◆ **Required action**:
What you return must be the data below, word for word, without any images.

◆ **Object change listings**:
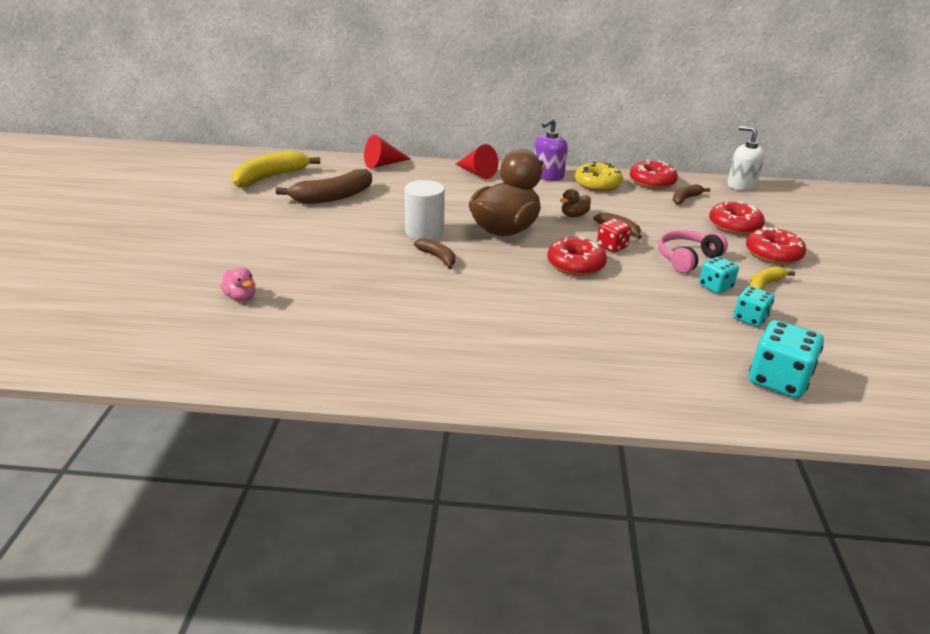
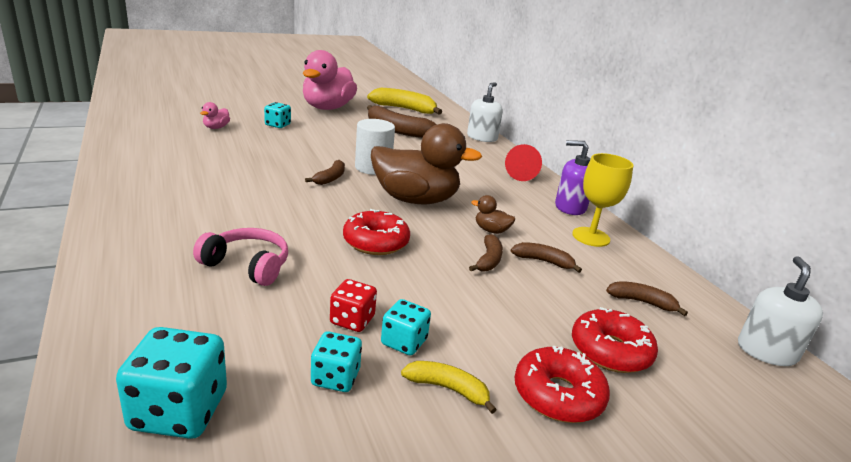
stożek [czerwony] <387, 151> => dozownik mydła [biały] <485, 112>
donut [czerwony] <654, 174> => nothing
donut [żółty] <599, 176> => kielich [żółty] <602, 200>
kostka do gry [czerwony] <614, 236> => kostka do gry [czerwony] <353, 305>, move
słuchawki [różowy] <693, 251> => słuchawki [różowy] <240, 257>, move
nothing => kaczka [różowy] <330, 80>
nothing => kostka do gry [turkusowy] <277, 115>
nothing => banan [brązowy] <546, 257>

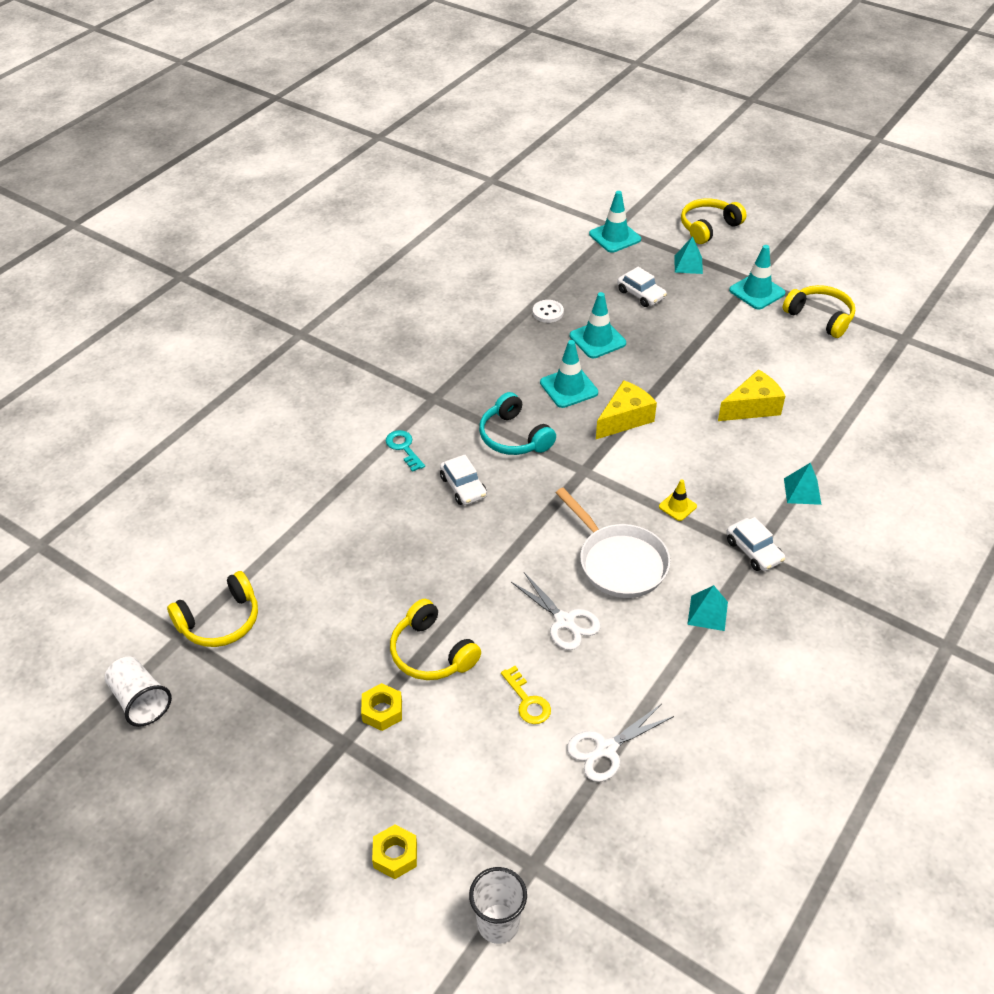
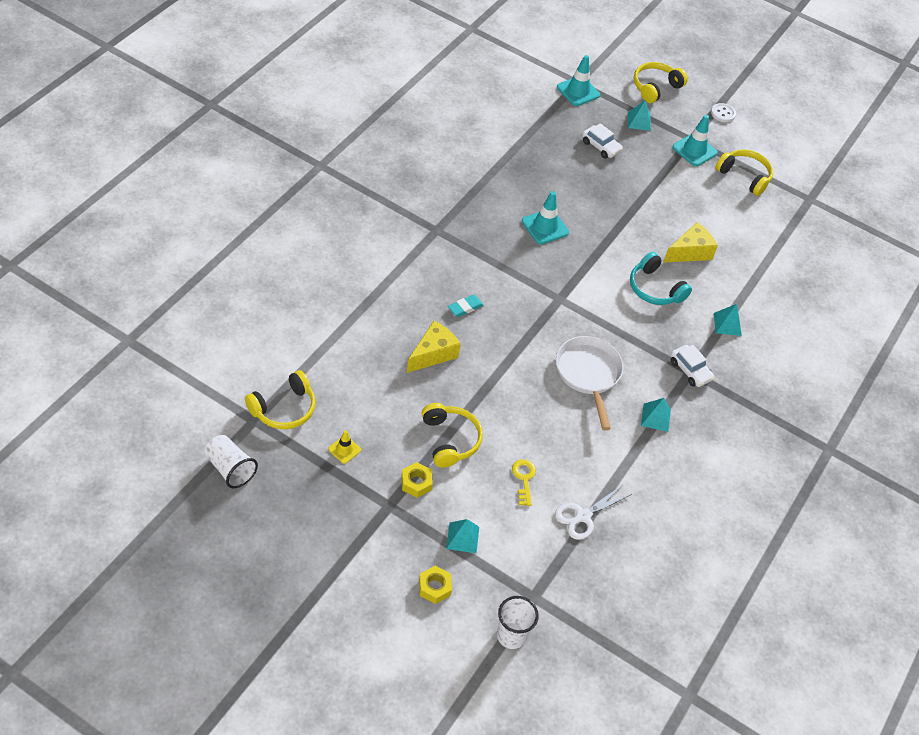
pachołek [turkusowy] <598, 325> => nothing
guzik [biały] <548, 311> => guzik [biały] <723, 112>, move
ser [żółty] <626, 409> => ser [żółty] <434, 347>, move
słuchawki [turkusowy] <517, 423> => słuchawki [turkusowy] <661, 278>, move
klucz [turkusowy] <405, 451> => nothing
samochód [biały] <463, 479> => gumka do mazania [turkusowy] <466, 306>
pachołek [żółty] <678, 500> => pachołek [żółty] <344, 447>, move
patelnia [biały] <613, 543> => patelnia [biały] <590, 383>, 150 degrees counterclockwise
nożyczki [biały] <556, 611> => nothing
słuchawki [żółty] <435, 639> => słuchawki [żółty] <452, 435>, 150 degrees counterclockwise
klucz [żółty] <526, 695> => klucz [żółty] <524, 482>, 150 degrees counterclockwise
nothing => piramida [turkusowy] <462, 536>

◆ **Solution for this task**:
stożek [czerwony] <387, 151> => dozownik mydła [biały] <485, 112>
donut [czerwony] <654, 174> => nothing
donut [żółty] <599, 176> => kielich [żółty] <602, 200>
kostka do gry [czerwony] <614, 236> => kostka do gry [czerwony] <353, 305>, move
słuchawki [różowy] <693, 251> => słuchawki [różowy] <240, 257>, move
nothing => kaczka [różowy] <330, 80>
nothing => kostka do gry [turkusowy] <277, 115>
nothing => banan [brązowy] <546, 257>

pachołek [turkusowy] <598, 325> => nothing
guzik [biały] <548, 311> => guzik [biały] <723, 112>, move
ser [żółty] <626, 409> => ser [żółty] <434, 347>, move
słuchawki [turkusowy] <517, 423> => słuchawki [turkusowy] <661, 278>, move
klucz [turkusowy] <405, 451> => nothing
samochód [biały] <463, 479> => gumka do mazania [turkusowy] <466, 306>
pachołek [żółty] <678, 500> => pachołek [żółty] <344, 447>, move
patelnia [biały] <613, 543> => patelnia [biały] <590, 383>, 150 degrees counterclockwise
nożyczki [biały] <556, 611> => nothing
słuchawki [żółty] <435, 639> => słuchawki [żółty] <452, 435>, 150 degrees counterclockwise
klucz [żółty] <526, 695> => klucz [żółty] <524, 482>, 150 degrees counterclockwise
nothing => piramida [turkusowy] <462, 536>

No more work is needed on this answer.